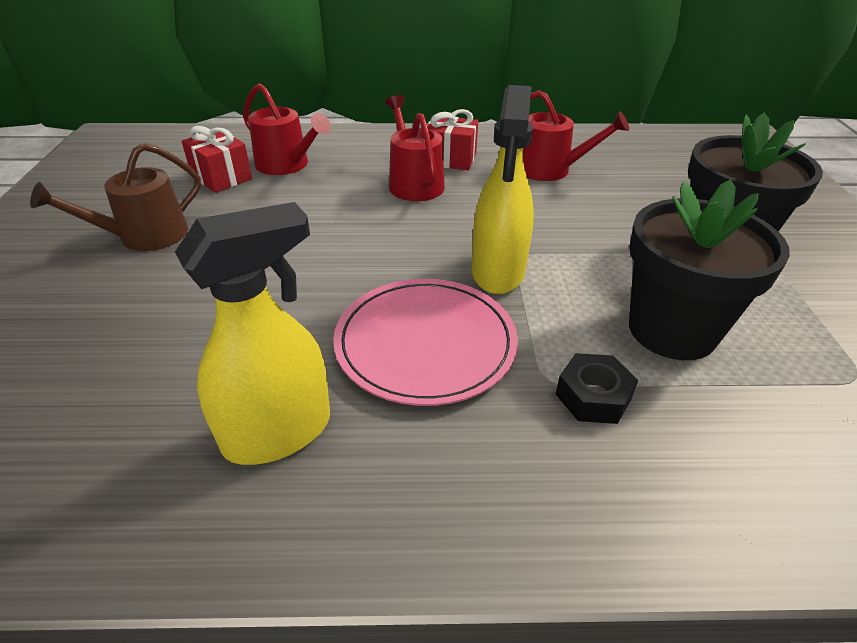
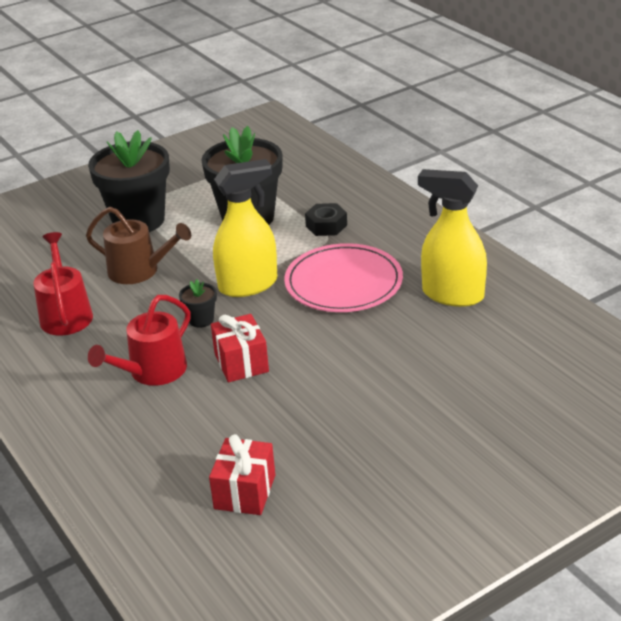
camera: 120 degrees left, 5 degrees down
(145, 236) = (374, 464): brown watering can -> brown watering can (139, 271)
(287, 165) = (182, 466): red watering can -> none
(450, 159) = (86, 373): red gift -> red gift (241, 363)
(463, 225) = (201, 320): none -> black flower pot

------

** What you are asked to do **
When a line of the material holds the string "none", copy that line.

** Response area **
(287, 165) = (182, 466): red watering can -> none
(463, 225) = (201, 320): none -> black flower pot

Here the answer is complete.